+++ Extracted data

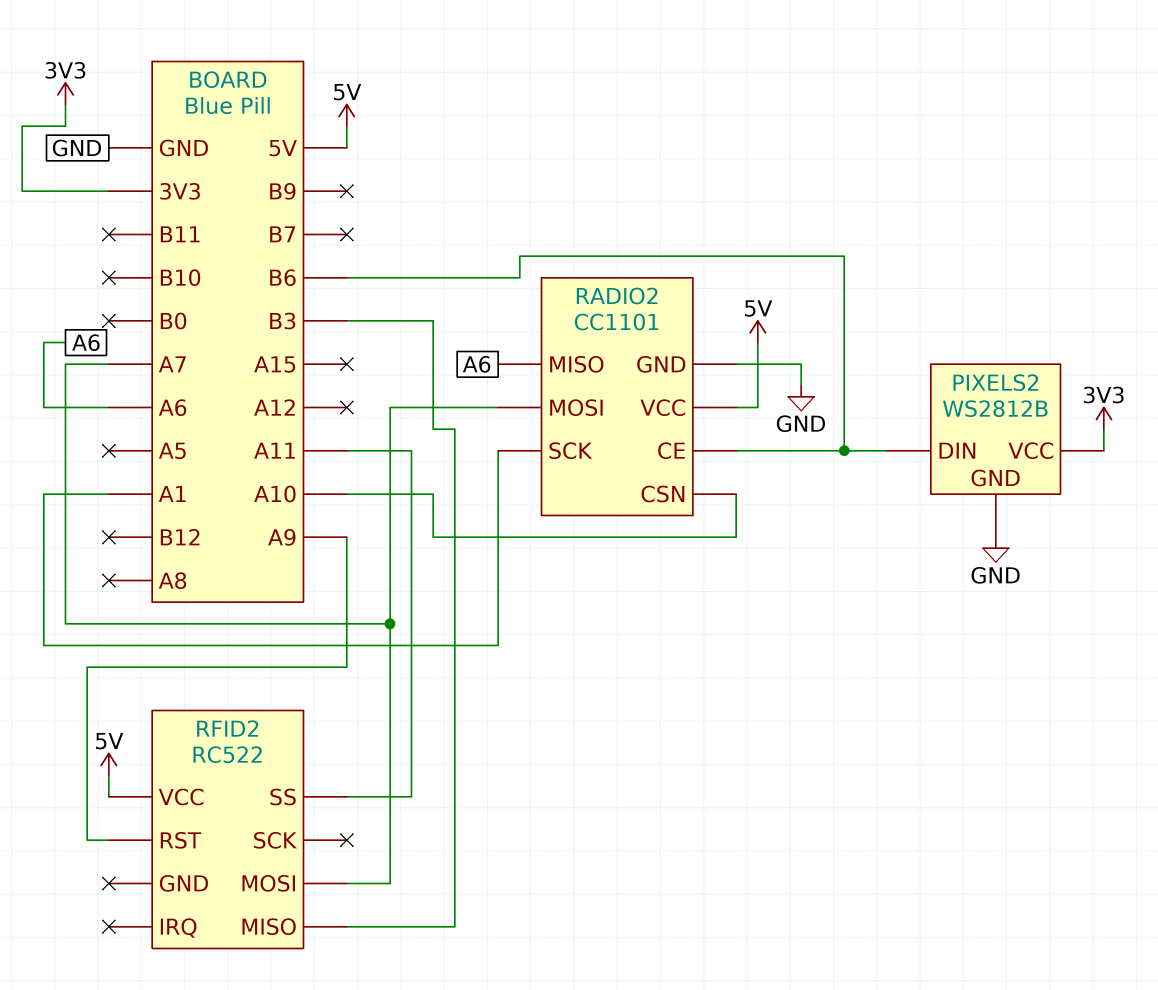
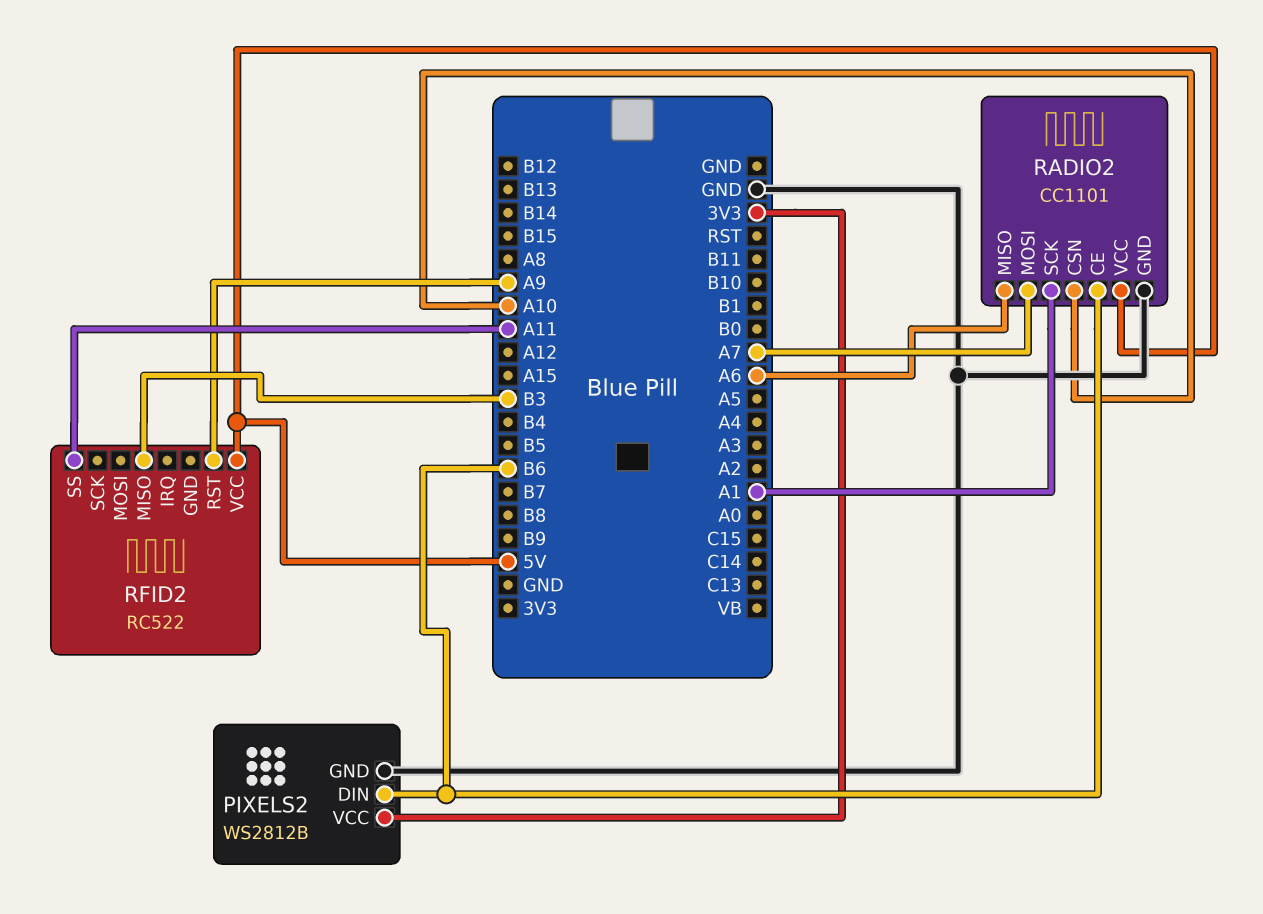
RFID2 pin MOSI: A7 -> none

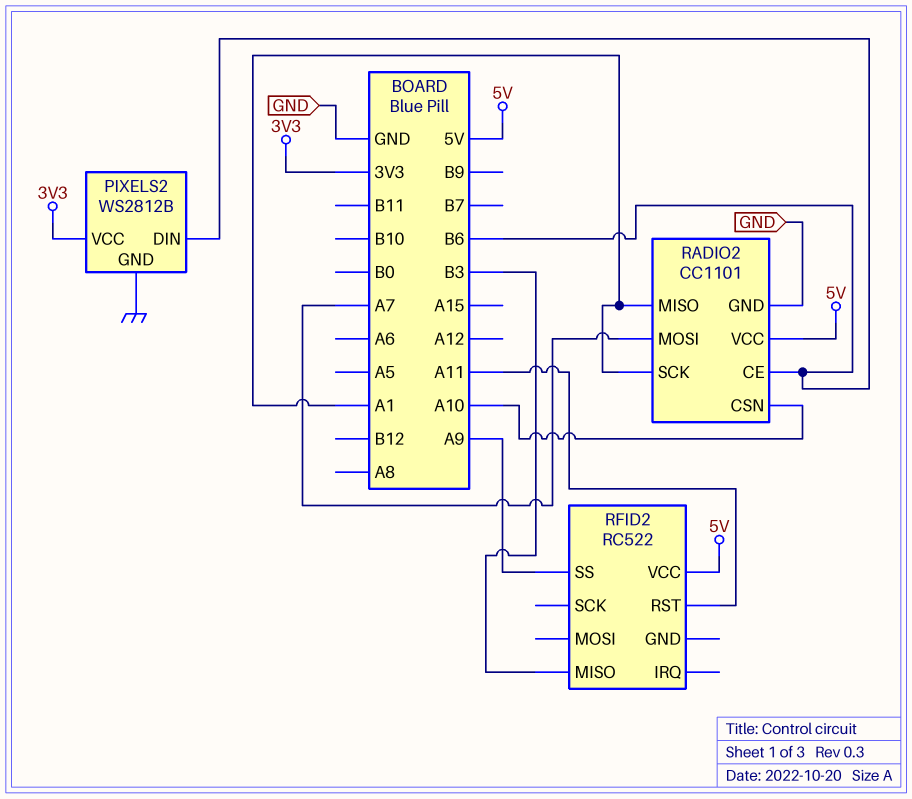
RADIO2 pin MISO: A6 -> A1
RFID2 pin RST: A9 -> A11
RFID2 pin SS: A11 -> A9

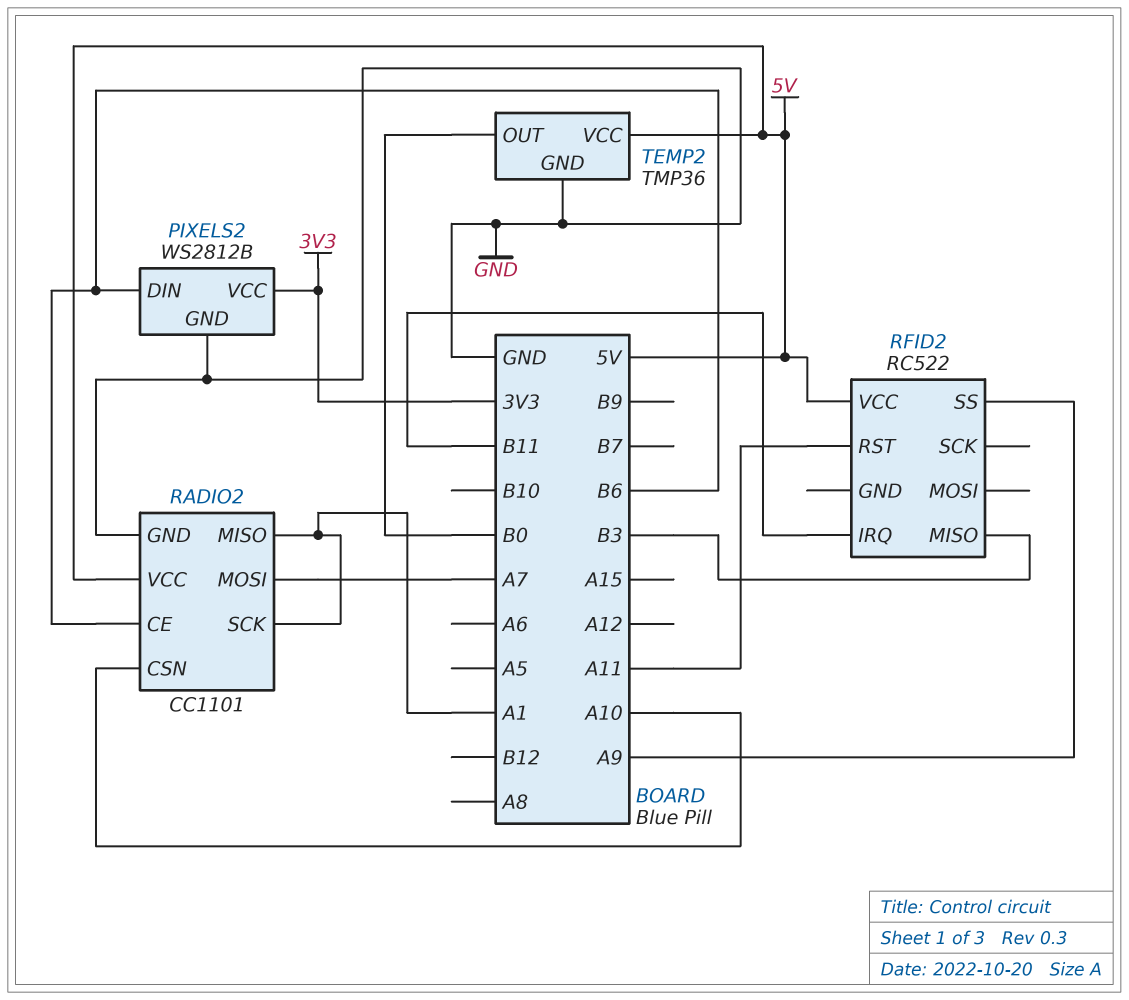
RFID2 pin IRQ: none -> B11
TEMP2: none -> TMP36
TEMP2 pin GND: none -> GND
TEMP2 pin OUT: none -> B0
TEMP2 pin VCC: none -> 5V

++++++

§ What to work on: Throughout the data above, find each line that includes the string "none"; state only how many there are.

§ Result below: 6